-- Materials provided follows --

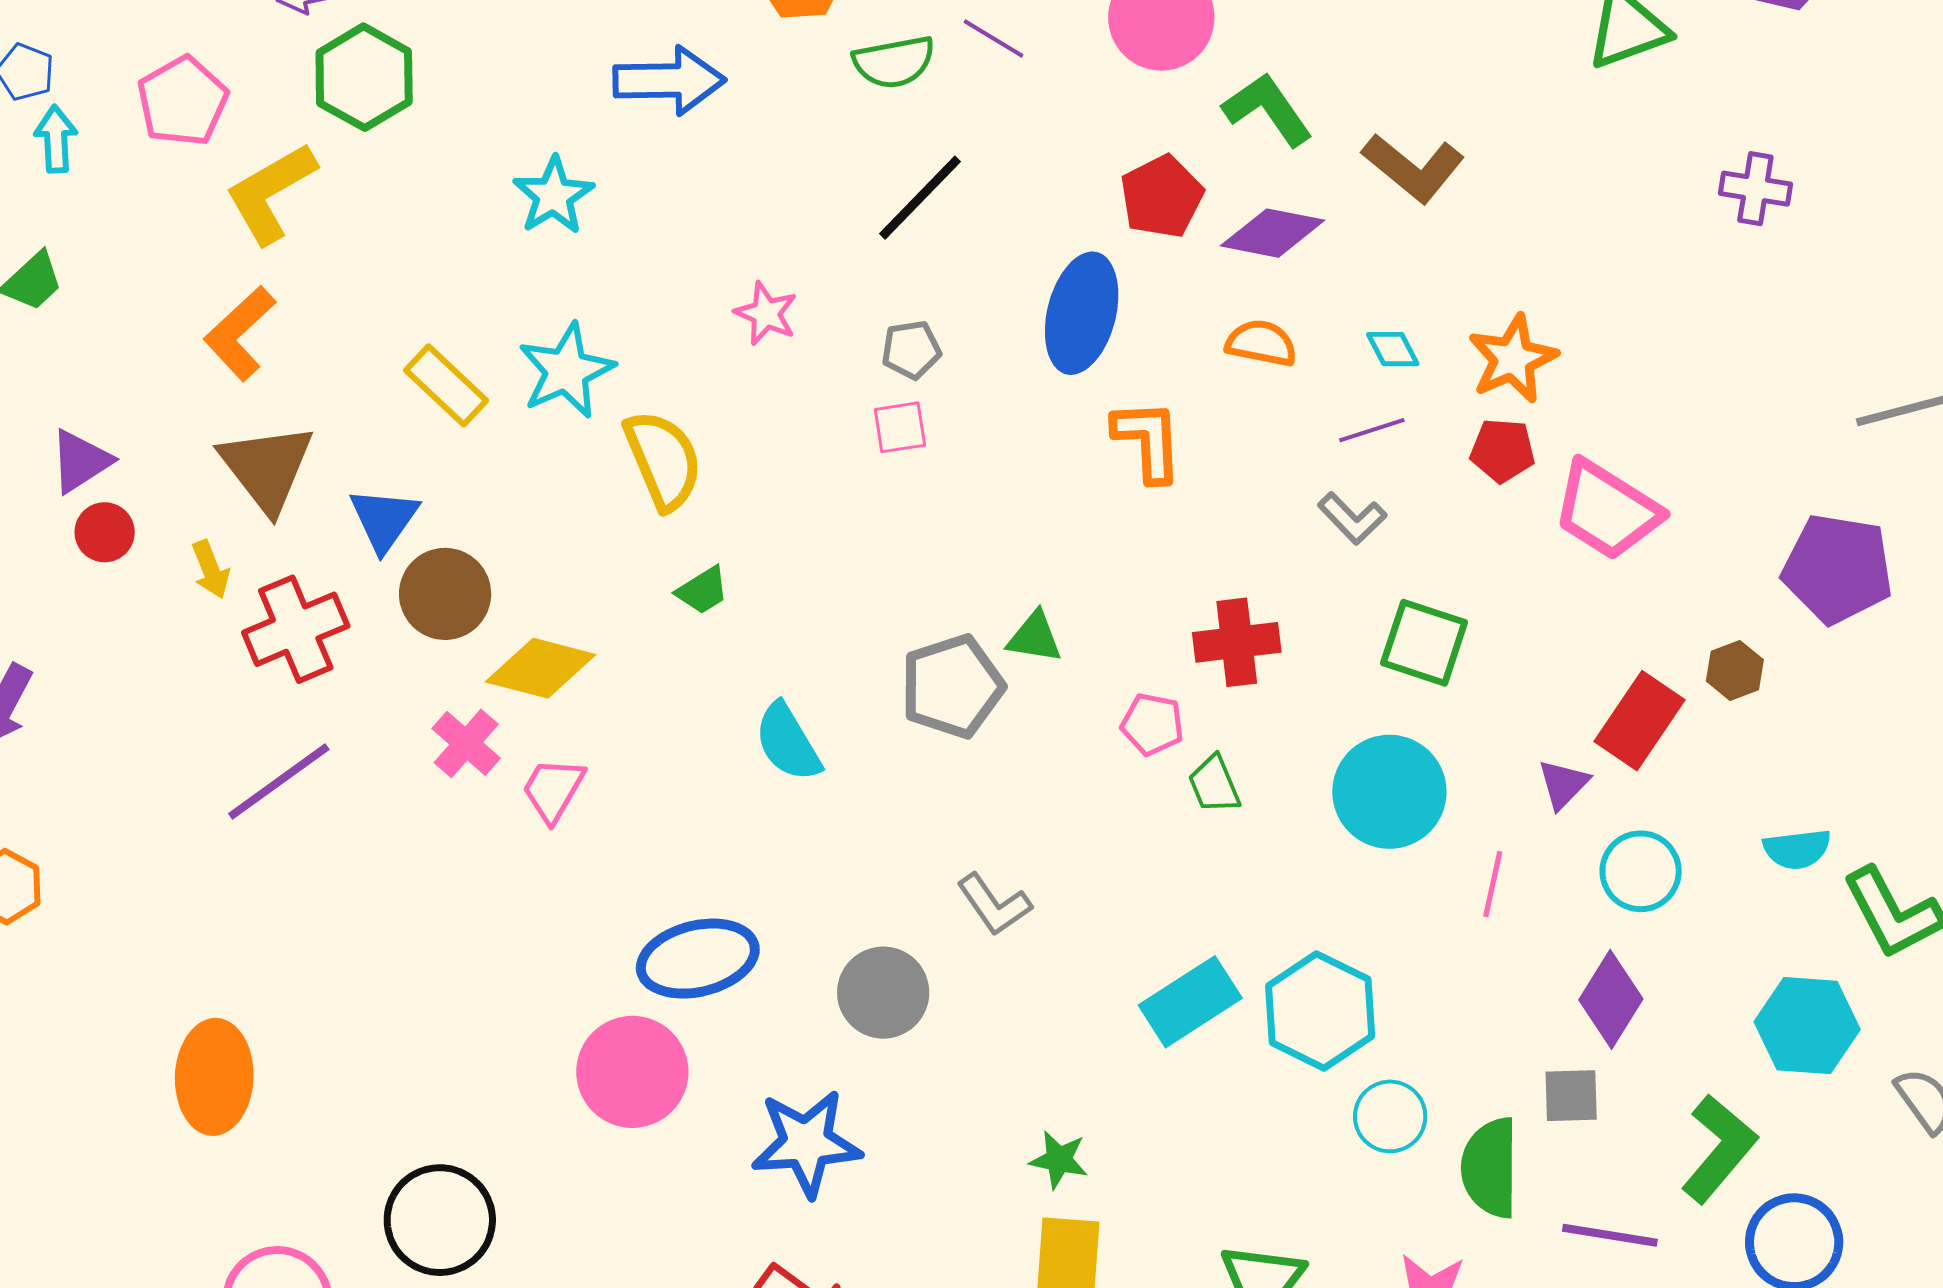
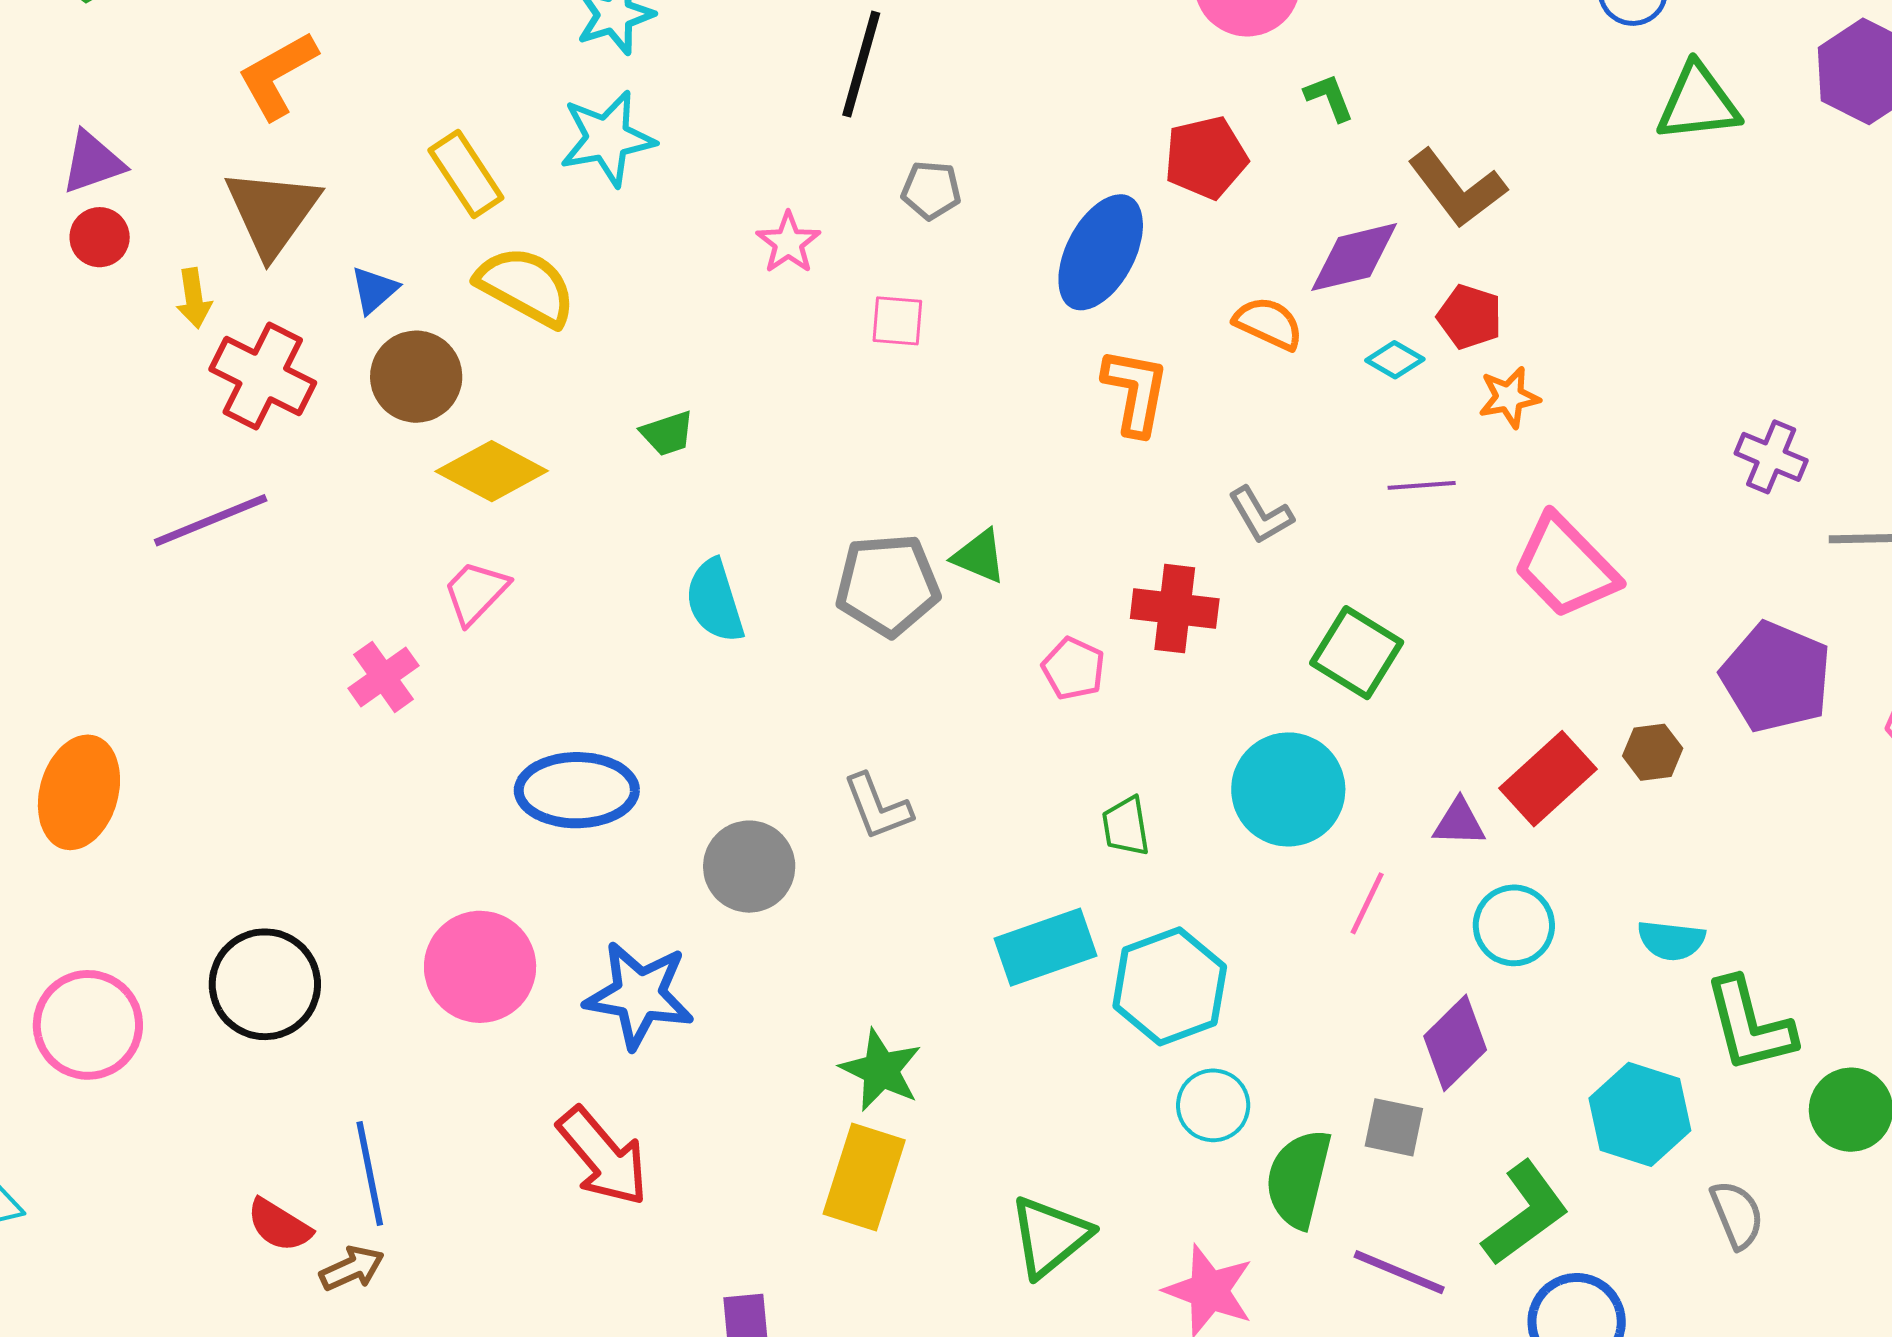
green L-shape: (1268, 109) -> (1329, 97), size x0.6
purple cross: (1755, 189) -> (1771, 457), moved
black line: (920, 198) -> (861, 64), moved, turned -42
purple diamond: (1273, 233) -> (1354, 257), moved, turned -38
pink star: (766, 314) -> (788, 243), moved
cyan diamond: (1393, 349) -> (1395, 360), turned -46
gray pentagon: (911, 350) -> (931, 190), moved
orange star: (1513, 359) -> (1509, 397), size x0.7
cyan star: (566, 371) -> (607, 138), moved
purple line: (1372, 430) -> (1422, 485), moved
red pentagon: (1503, 450) -> (1470, 317), moved
yellow semicircle: (663, 460) -> (526, 286), moved, turned -52
gray L-shape: (1352, 518) -> (1261, 515), moved
blue triangle: (384, 519) -> (374, 290), size x0.7
red cross: (296, 629) -> (263, 376), turned 36
pink cross: (466, 743) -> (383, 677), moved
green trapezoid: (1214, 784) -> (1126, 826), moved
purple triangle: (1563, 784) -> (1459, 823), turned 34
pink circle: (632, 1072) -> (480, 967), moved
green star: (1059, 1160) -> (881, 1070), size x1.4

-- Materials provided concluded --

What you need to do
From the first line to the last, print the records exactly; leave out the pictures.

Result for this task
green L-shape: (1268, 109) -> (1329, 97), size x0.6
purple cross: (1755, 189) -> (1771, 457), moved
black line: (920, 198) -> (861, 64), moved, turned -42
purple diamond: (1273, 233) -> (1354, 257), moved, turned -38
pink star: (766, 314) -> (788, 243), moved
cyan diamond: (1393, 349) -> (1395, 360), turned -46
gray pentagon: (911, 350) -> (931, 190), moved
orange star: (1513, 359) -> (1509, 397), size x0.7
cyan star: (566, 371) -> (607, 138), moved
purple line: (1372, 430) -> (1422, 485), moved
red pentagon: (1503, 450) -> (1470, 317), moved
yellow semicircle: (663, 460) -> (526, 286), moved, turned -52
gray L-shape: (1352, 518) -> (1261, 515), moved
blue triangle: (384, 519) -> (374, 290), size x0.7
red cross: (296, 629) -> (263, 376), turned 36
pink cross: (466, 743) -> (383, 677), moved
green trapezoid: (1214, 784) -> (1126, 826), moved
purple triangle: (1563, 784) -> (1459, 823), turned 34
pink circle: (632, 1072) -> (480, 967), moved
green star: (1059, 1160) -> (881, 1070), size x1.4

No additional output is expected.